= Try it =
No pictures go into the copy. Write out exactly the lines below from the one containing "none -> white brick A10 level 1" through the one containing "none -> white round brick K7 level 1".

= Supplied data =
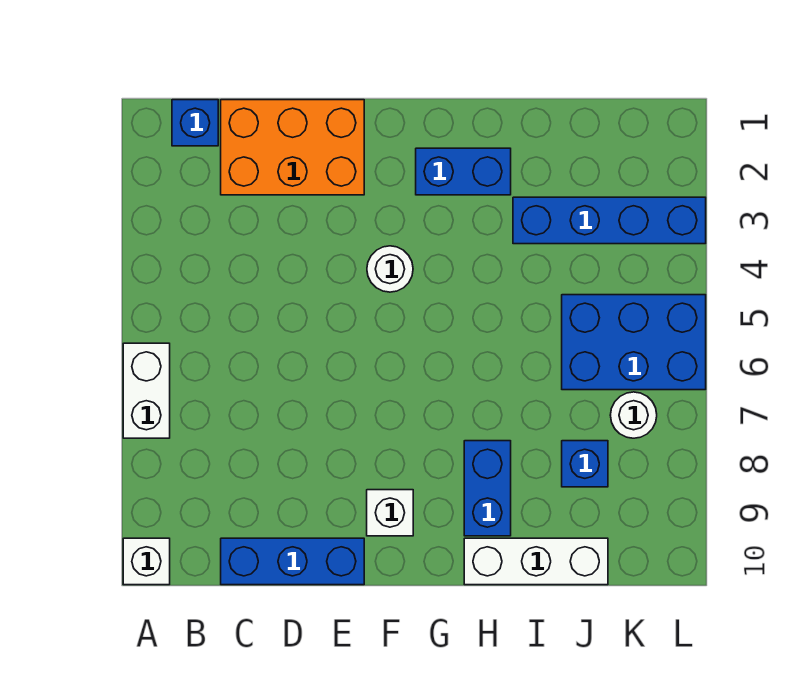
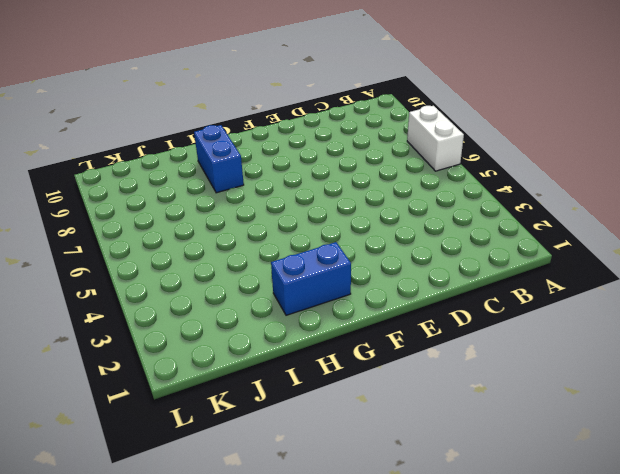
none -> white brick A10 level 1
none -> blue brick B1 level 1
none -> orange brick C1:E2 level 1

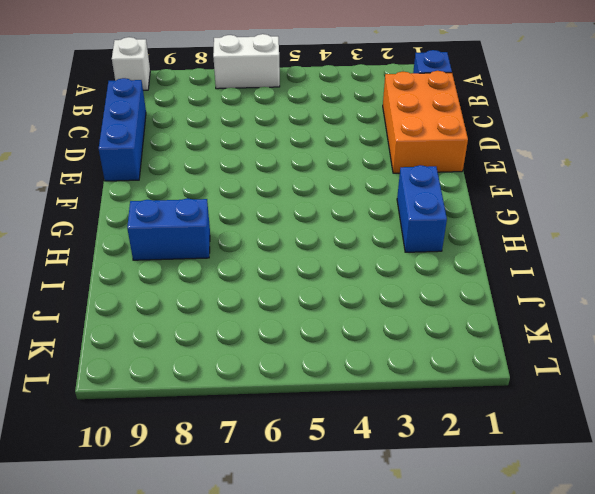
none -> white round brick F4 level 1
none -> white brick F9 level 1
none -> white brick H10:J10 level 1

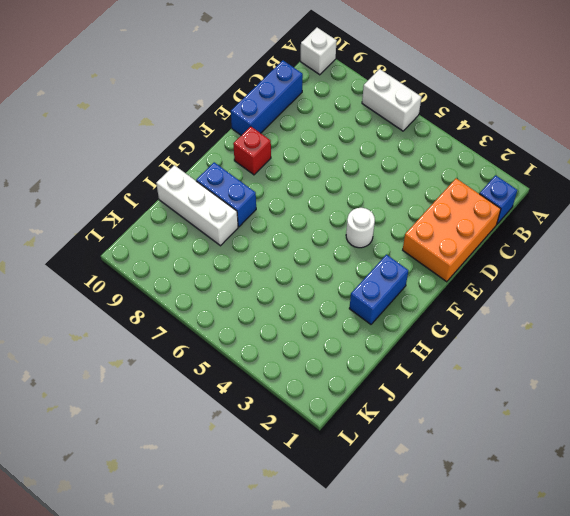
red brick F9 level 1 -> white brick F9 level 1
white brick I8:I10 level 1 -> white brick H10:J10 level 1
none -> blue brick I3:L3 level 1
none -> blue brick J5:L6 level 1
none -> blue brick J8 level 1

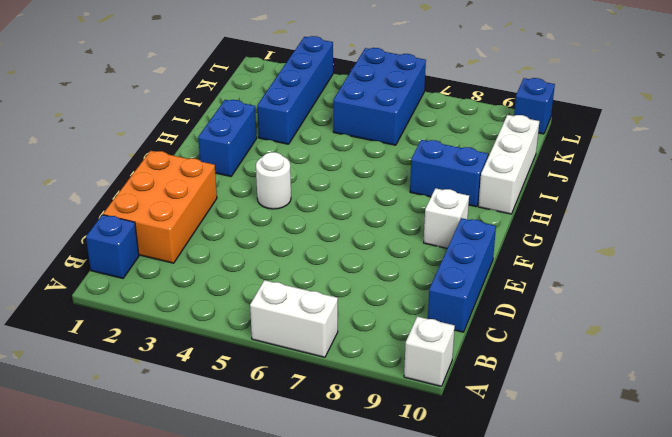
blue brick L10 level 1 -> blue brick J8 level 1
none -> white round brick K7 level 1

* * *

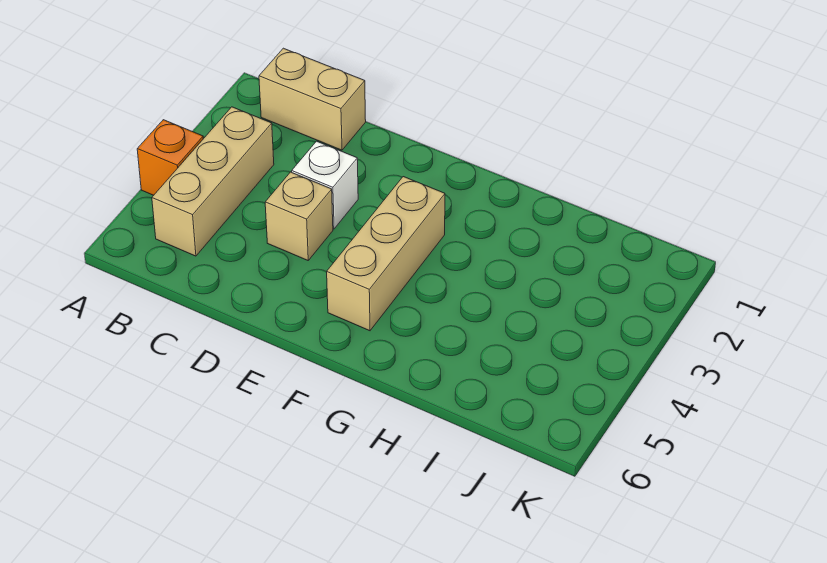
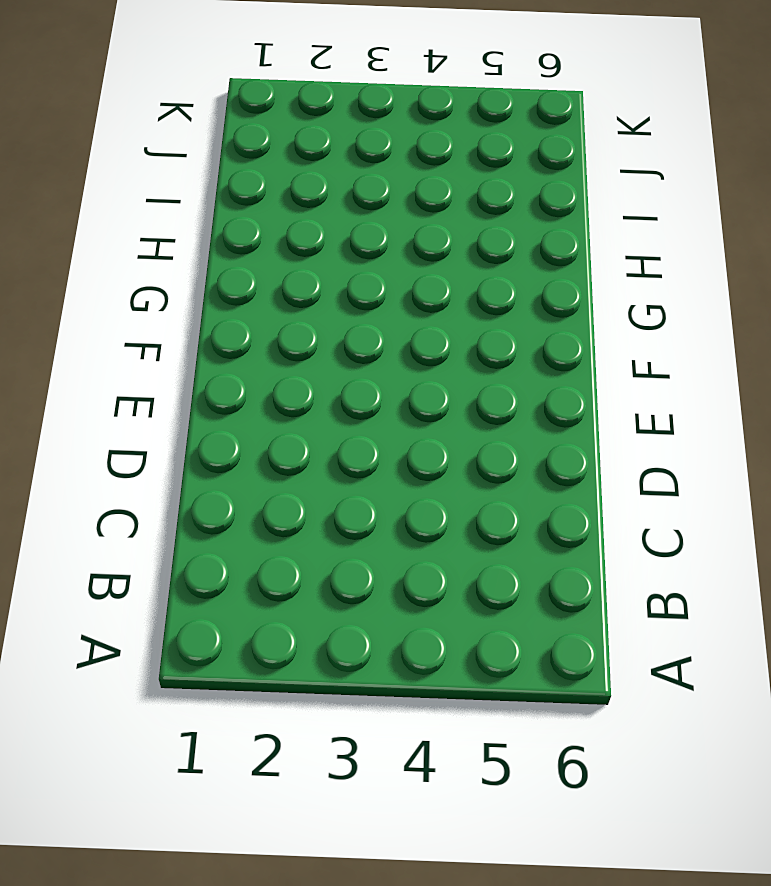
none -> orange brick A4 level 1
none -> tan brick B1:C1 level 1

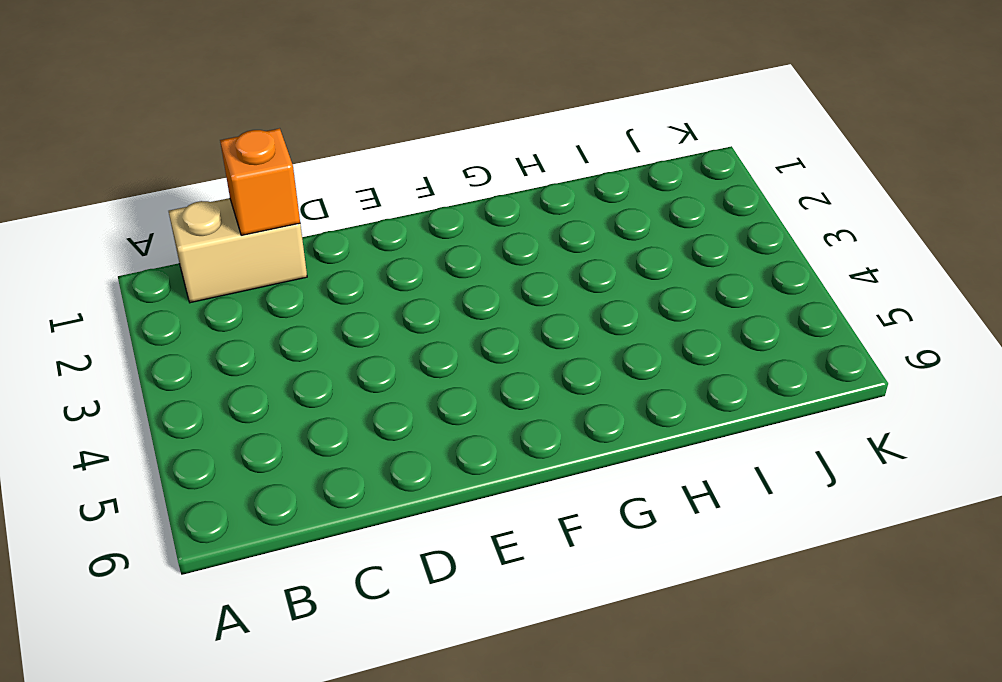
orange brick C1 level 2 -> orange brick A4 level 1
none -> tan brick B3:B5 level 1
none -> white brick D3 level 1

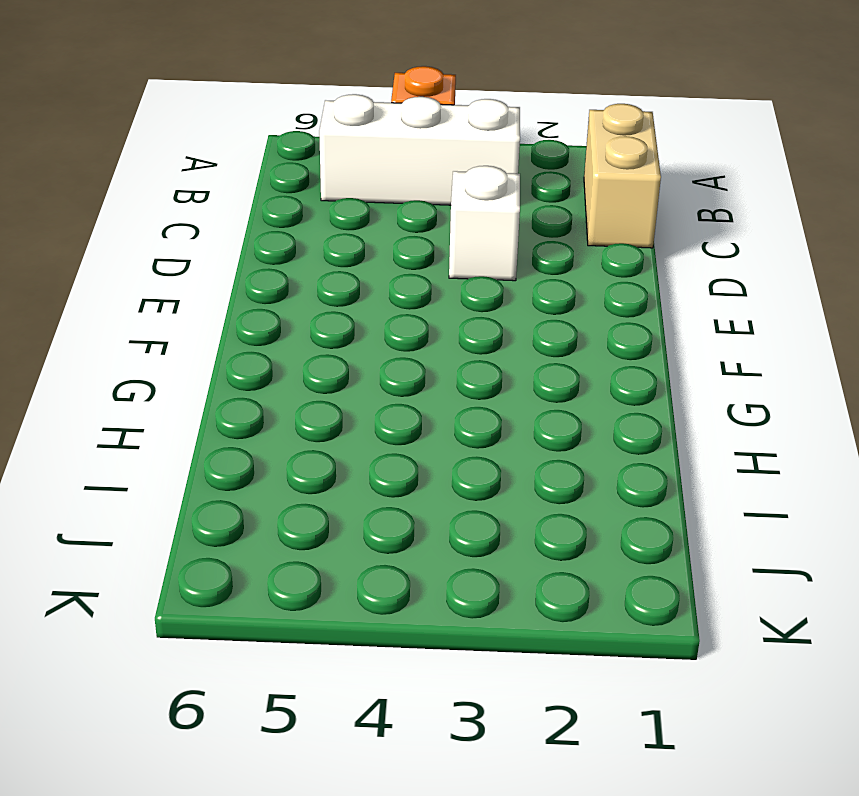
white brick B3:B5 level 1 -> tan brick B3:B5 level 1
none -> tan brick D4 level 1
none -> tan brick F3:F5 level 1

= Answer area =
none -> white brick A10 level 1
none -> blue brick B1 level 1
none -> orange brick C1:E2 level 1

none -> white round brick F4 level 1
none -> white brick F9 level 1
none -> white brick H10:J10 level 1

red brick F9 level 1 -> white brick F9 level 1
white brick I8:I10 level 1 -> white brick H10:J10 level 1
none -> blue brick I3:L3 level 1
none -> blue brick J5:L6 level 1
none -> blue brick J8 level 1

blue brick L10 level 1 -> blue brick J8 level 1
none -> white round brick K7 level 1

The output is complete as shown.